### Data for review

++++++++++++++++++++

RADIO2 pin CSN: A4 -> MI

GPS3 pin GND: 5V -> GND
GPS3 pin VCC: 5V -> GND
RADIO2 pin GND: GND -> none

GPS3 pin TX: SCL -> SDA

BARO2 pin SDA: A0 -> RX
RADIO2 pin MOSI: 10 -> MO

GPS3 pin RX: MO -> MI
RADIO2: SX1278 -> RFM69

++++++++++++++++++++

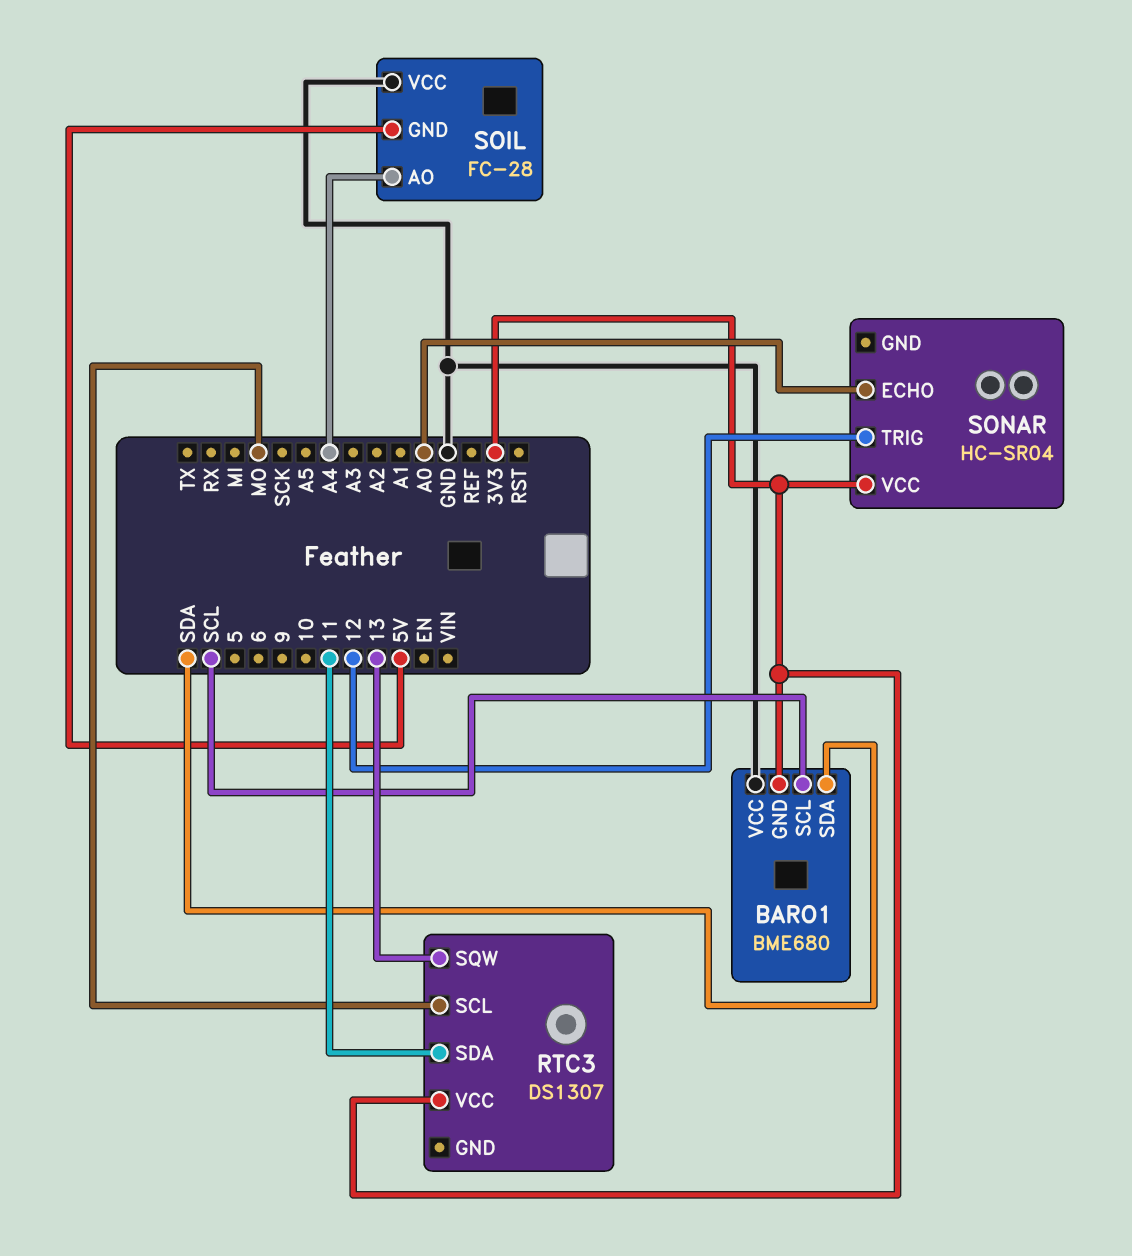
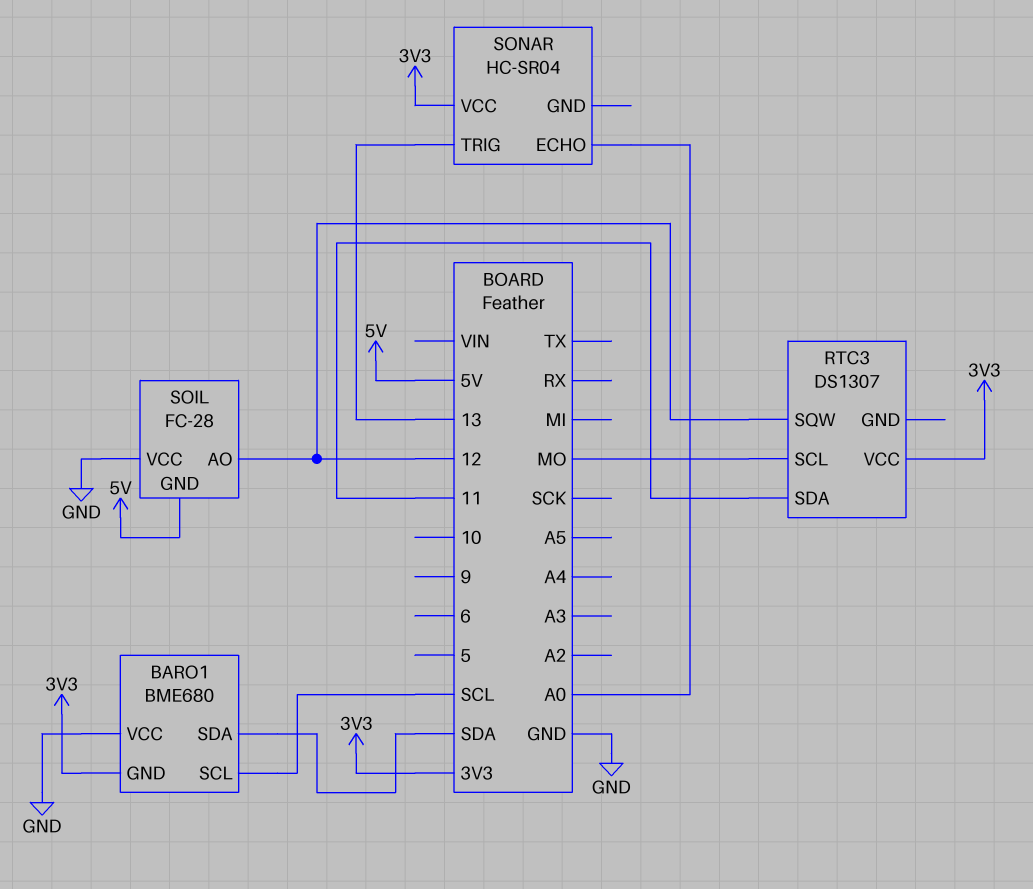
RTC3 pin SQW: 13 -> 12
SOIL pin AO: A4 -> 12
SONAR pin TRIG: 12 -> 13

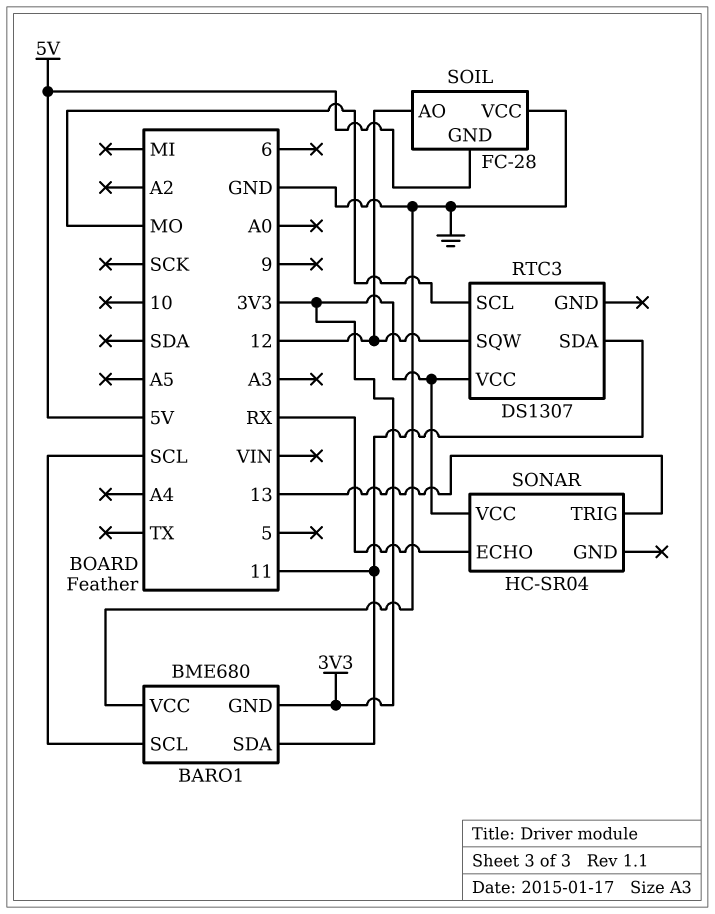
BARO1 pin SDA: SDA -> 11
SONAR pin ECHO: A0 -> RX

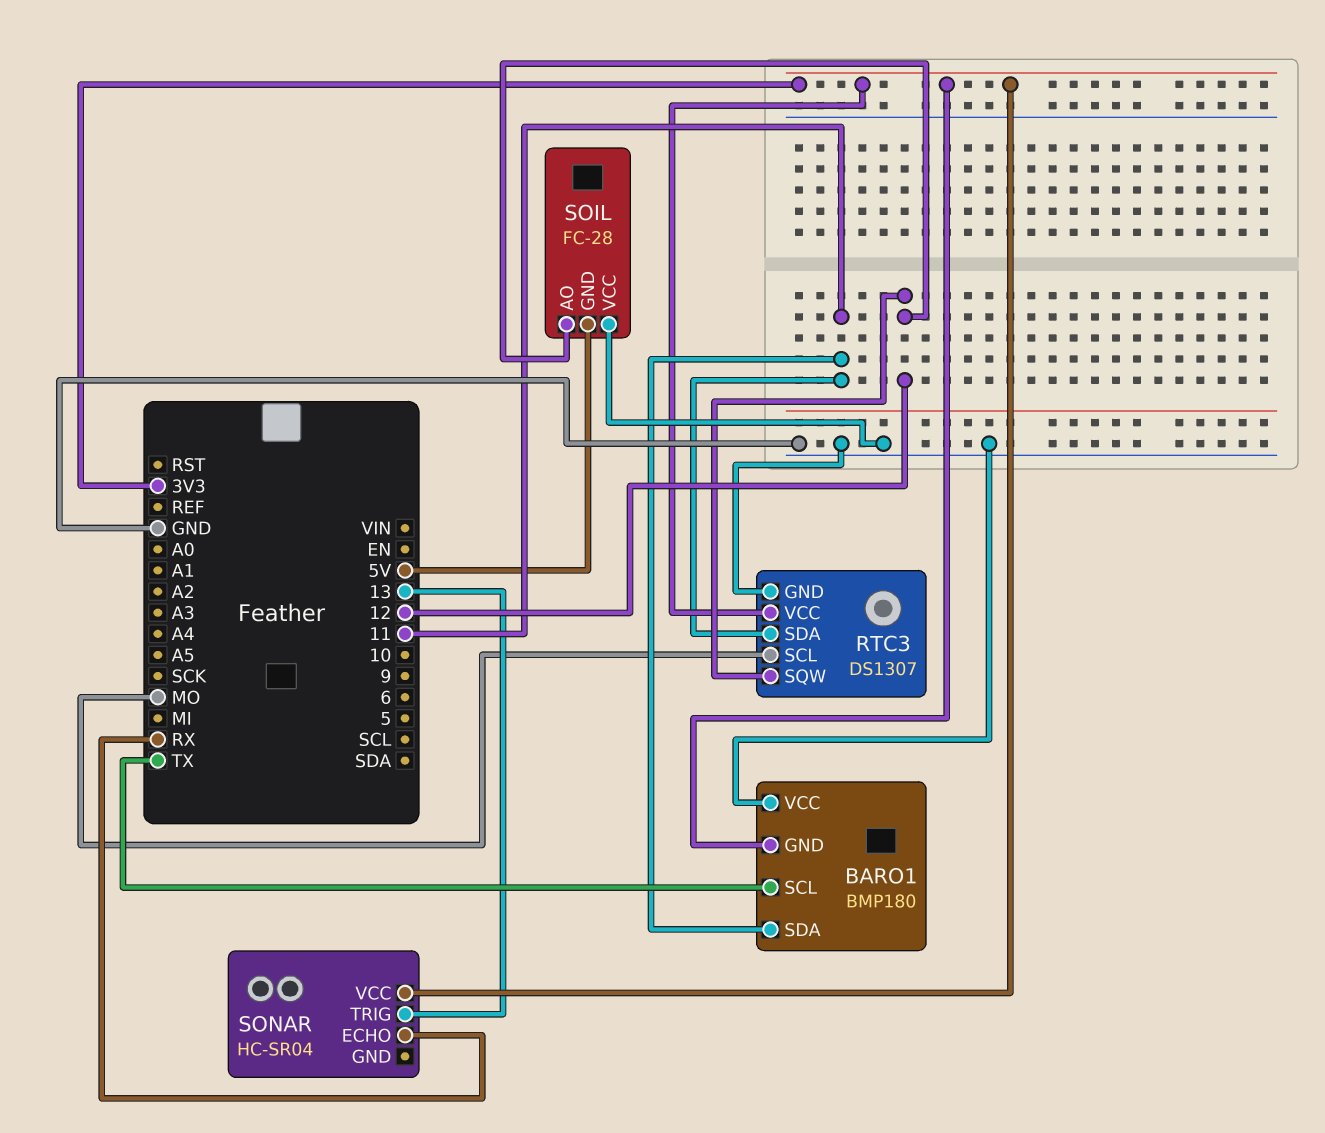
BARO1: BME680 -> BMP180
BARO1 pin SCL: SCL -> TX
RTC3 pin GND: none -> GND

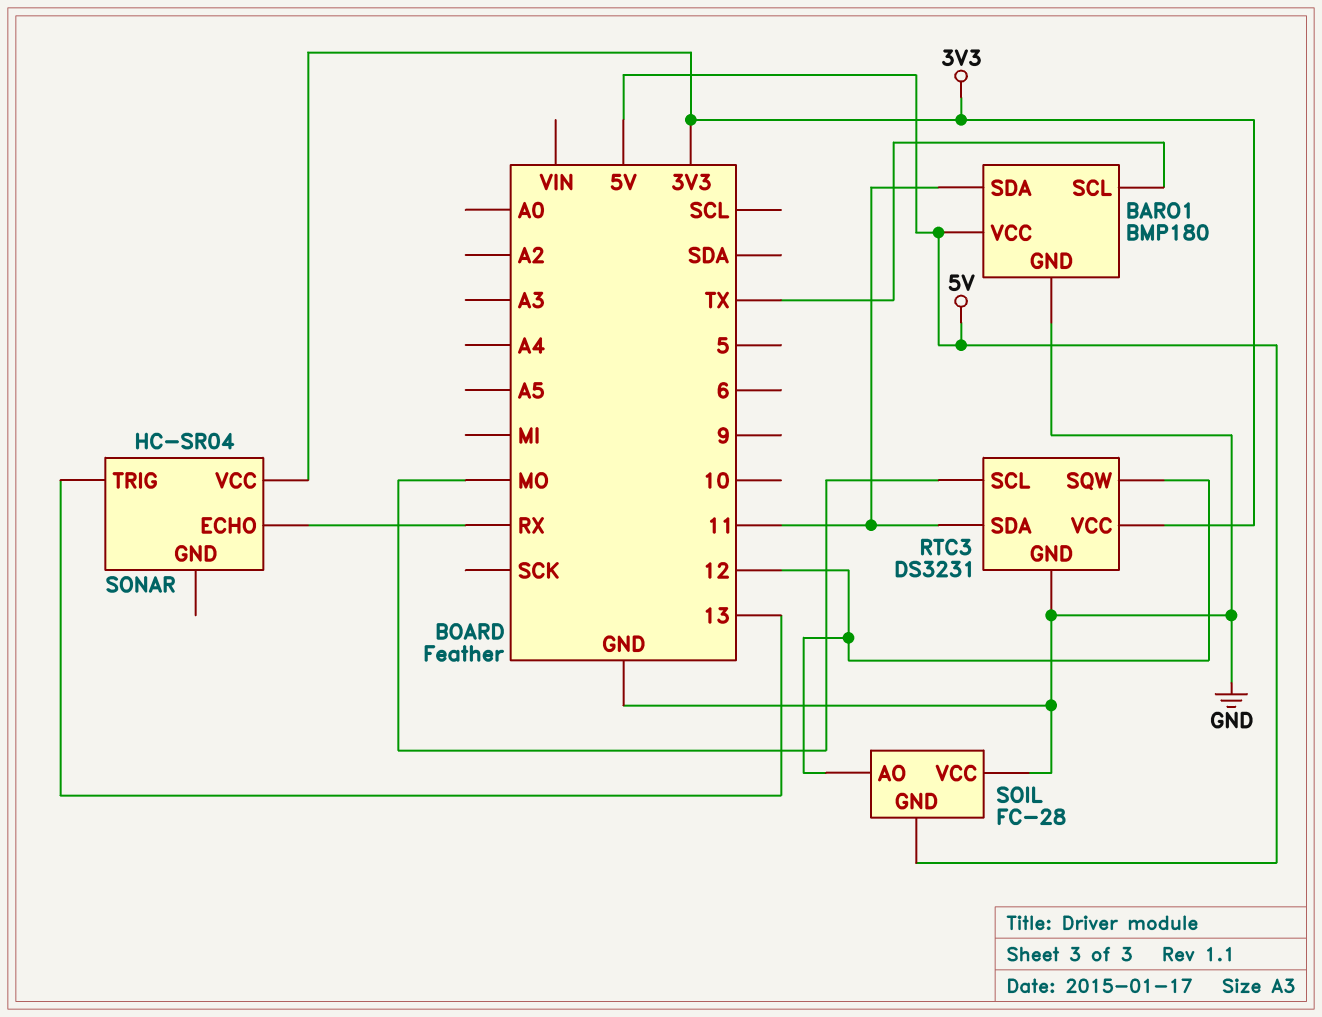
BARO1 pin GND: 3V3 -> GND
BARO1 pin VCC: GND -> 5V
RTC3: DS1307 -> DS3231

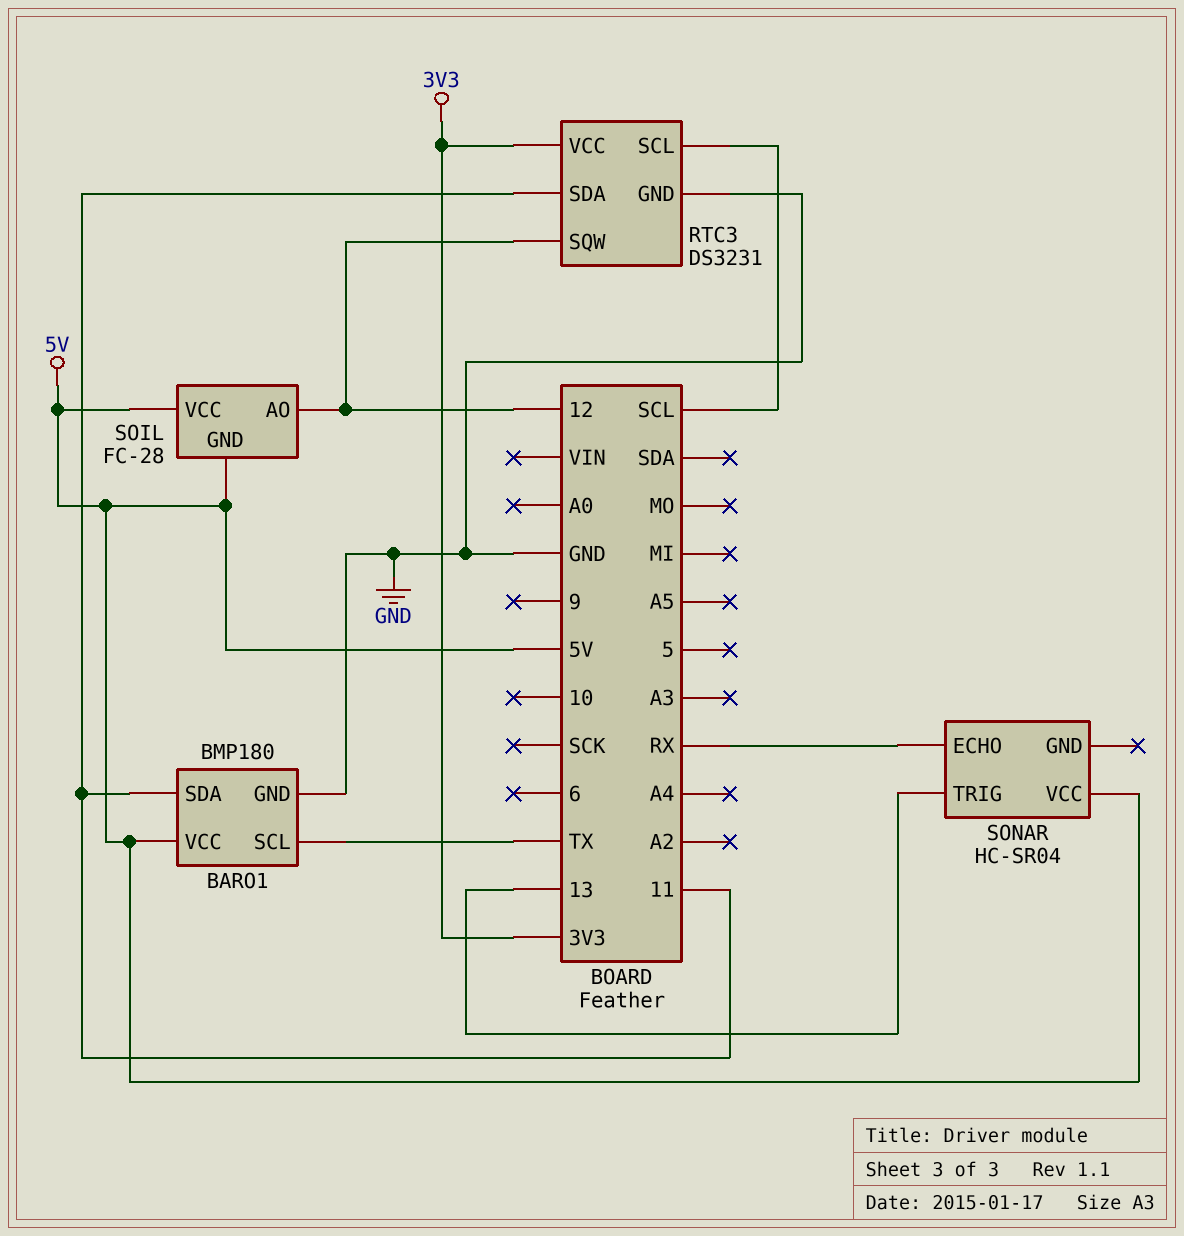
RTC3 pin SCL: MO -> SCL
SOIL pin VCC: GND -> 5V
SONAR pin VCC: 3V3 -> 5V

++++++++++++++++++++

### Exercise
Using the data above, which lines fall from the one with "BARO1: BME680 -> BMP180" through the one with "SONAR pin VCC: 3V3 -> 5V"? Repeat them exactly, ends included, minus any pictures.

### Your solution
BARO1: BME680 -> BMP180
BARO1 pin SCL: SCL -> TX
RTC3 pin GND: none -> GND

BARO1 pin GND: 3V3 -> GND
BARO1 pin VCC: GND -> 5V
RTC3: DS1307 -> DS3231

RTC3 pin SCL: MO -> SCL
SOIL pin VCC: GND -> 5V
SONAR pin VCC: 3V3 -> 5V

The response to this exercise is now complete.